*** Opening of Input data ***
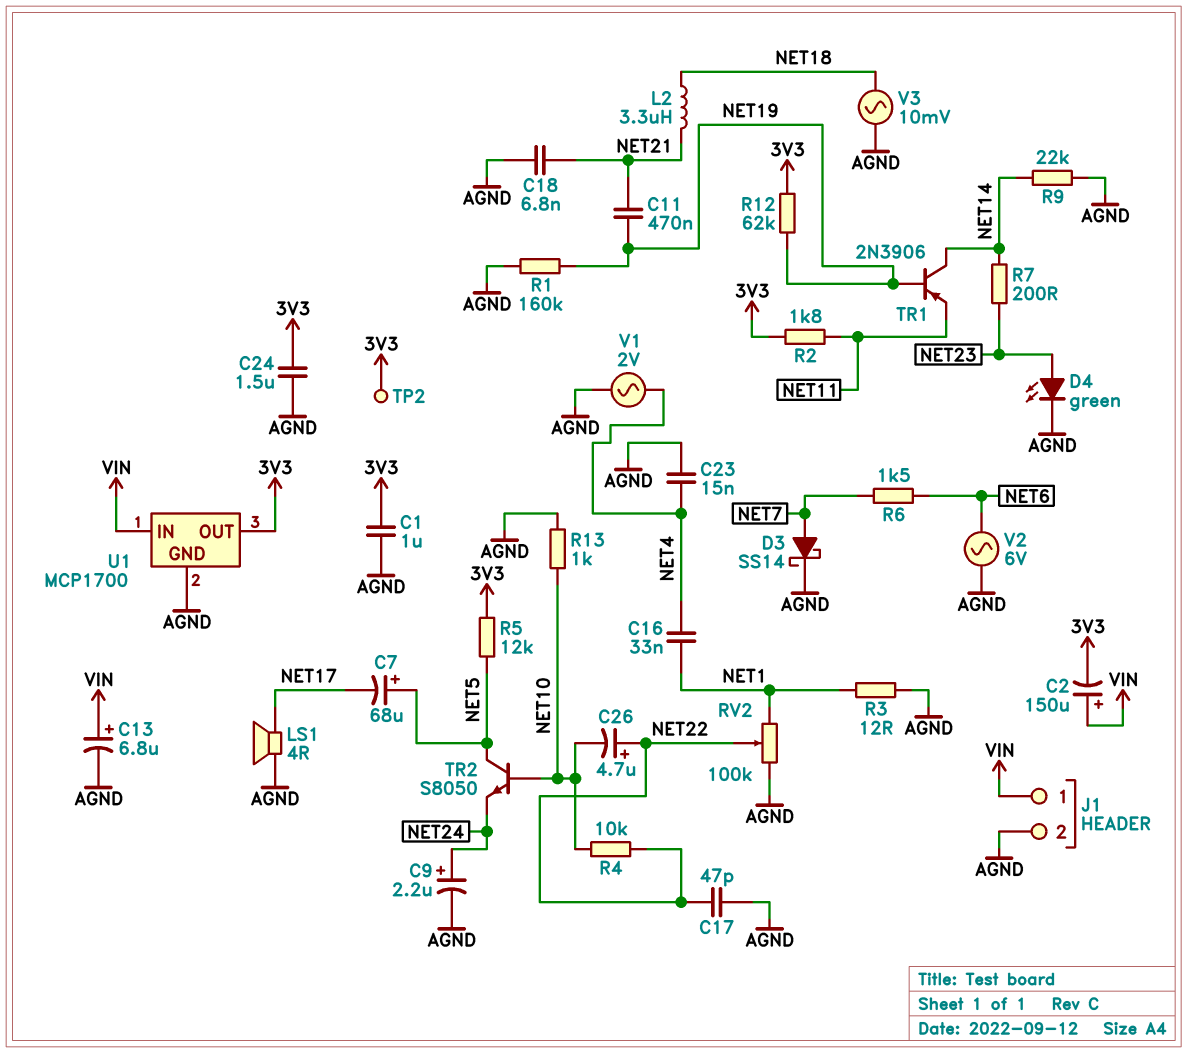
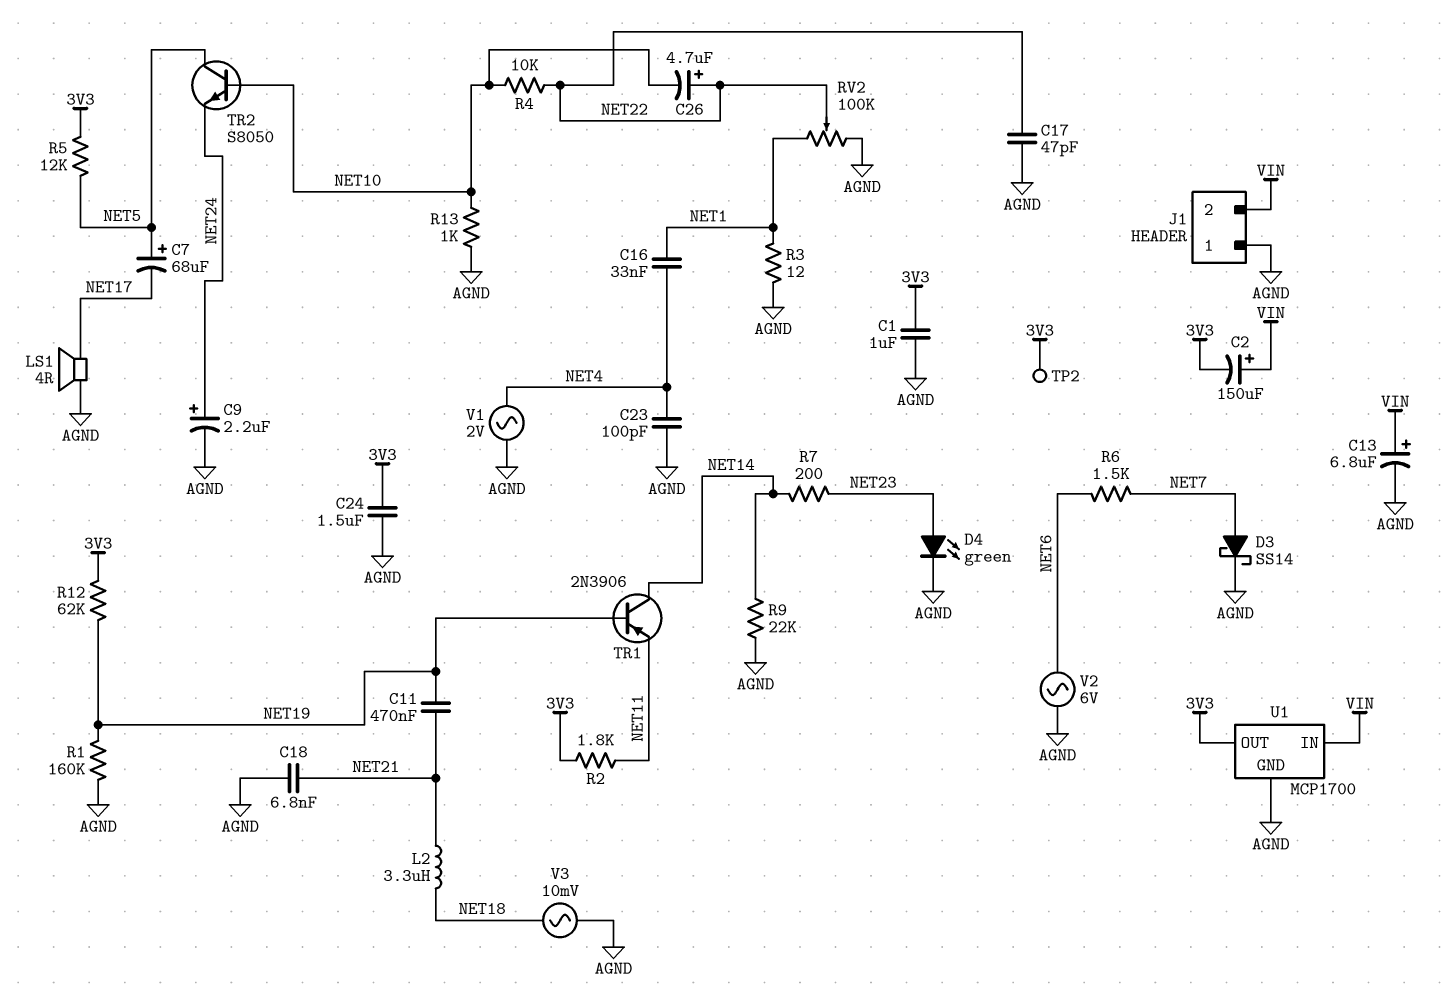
C23: 15nF (AGND, NET4) -> 100pF (AGND, NET4)
J1 pin 1: VIN -> AGND
J1 pin 2: AGND -> VIN

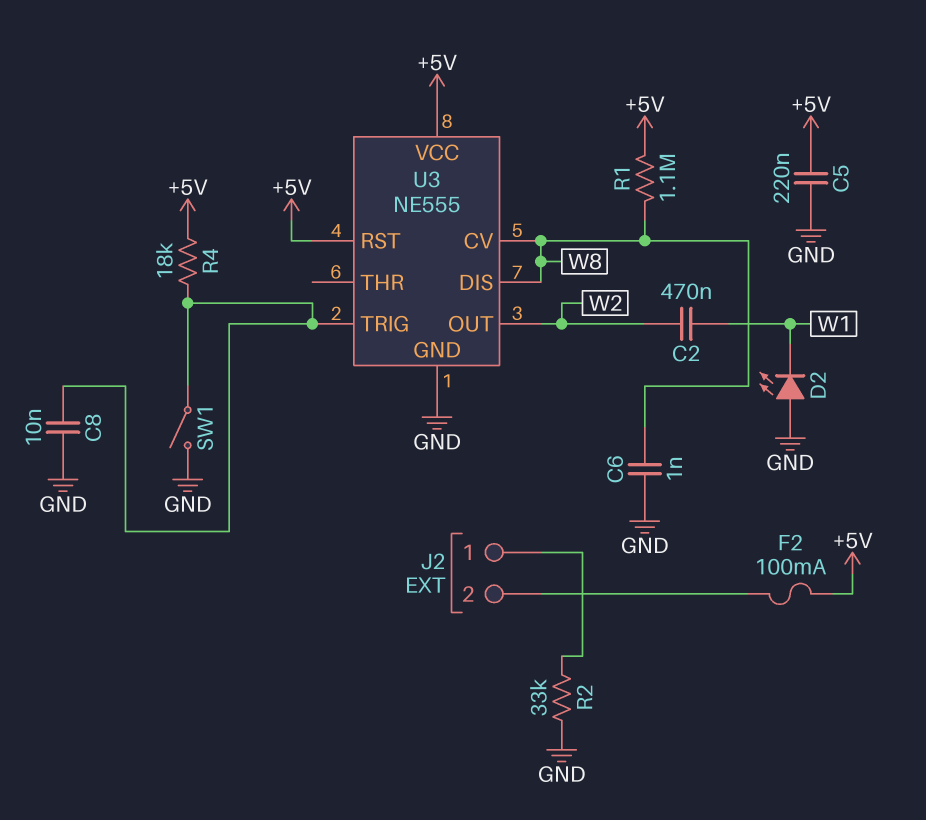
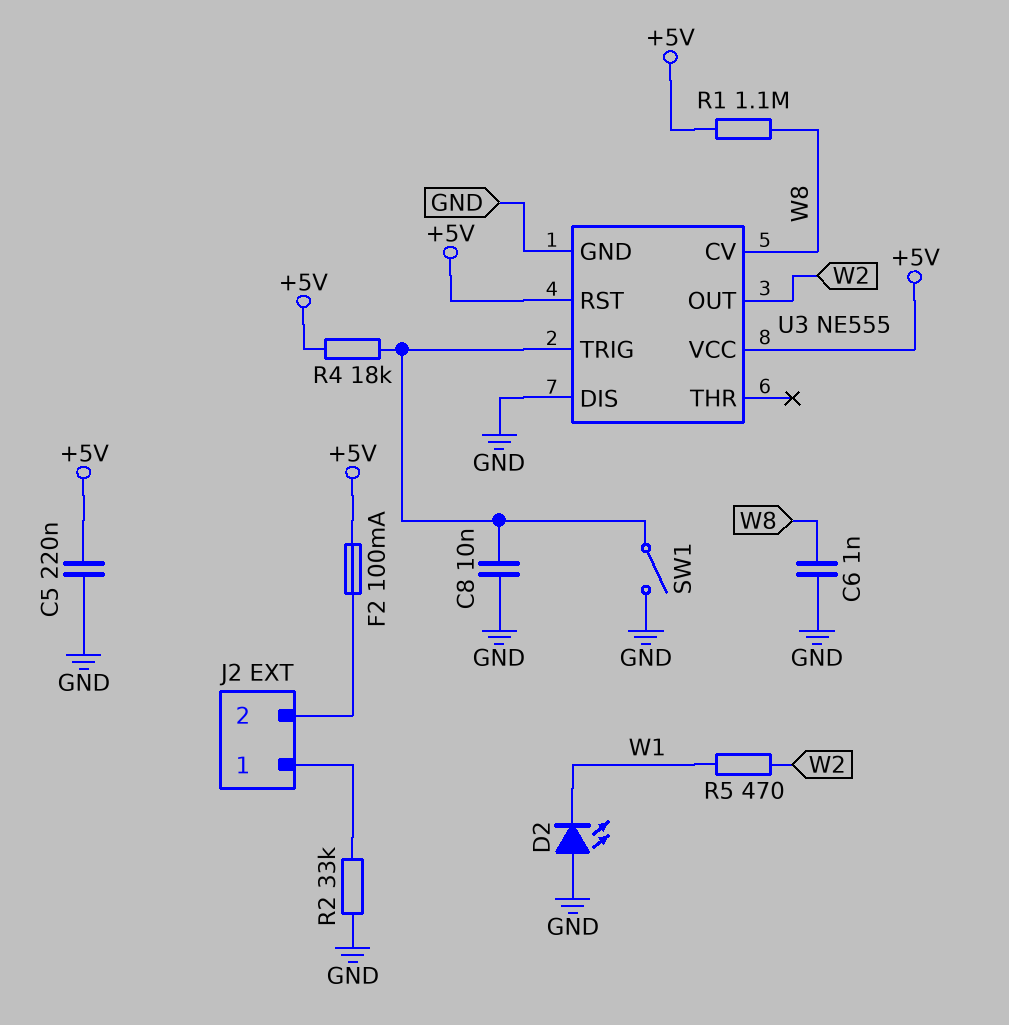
C2: 470nF (W1, W2) -> none
R5: none -> 470 (W1, W2)
U3 pin DIS: W8 -> GND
*** Close of Input data ***
Ignore the images and quote every line of the listing exactly.

C23: 15nF (AGND, NET4) -> 100pF (AGND, NET4)
J1 pin 1: VIN -> AGND
J1 pin 2: AGND -> VIN

C2: 470nF (W1, W2) -> none
R5: none -> 470 (W1, W2)
U3 pin DIS: W8 -> GND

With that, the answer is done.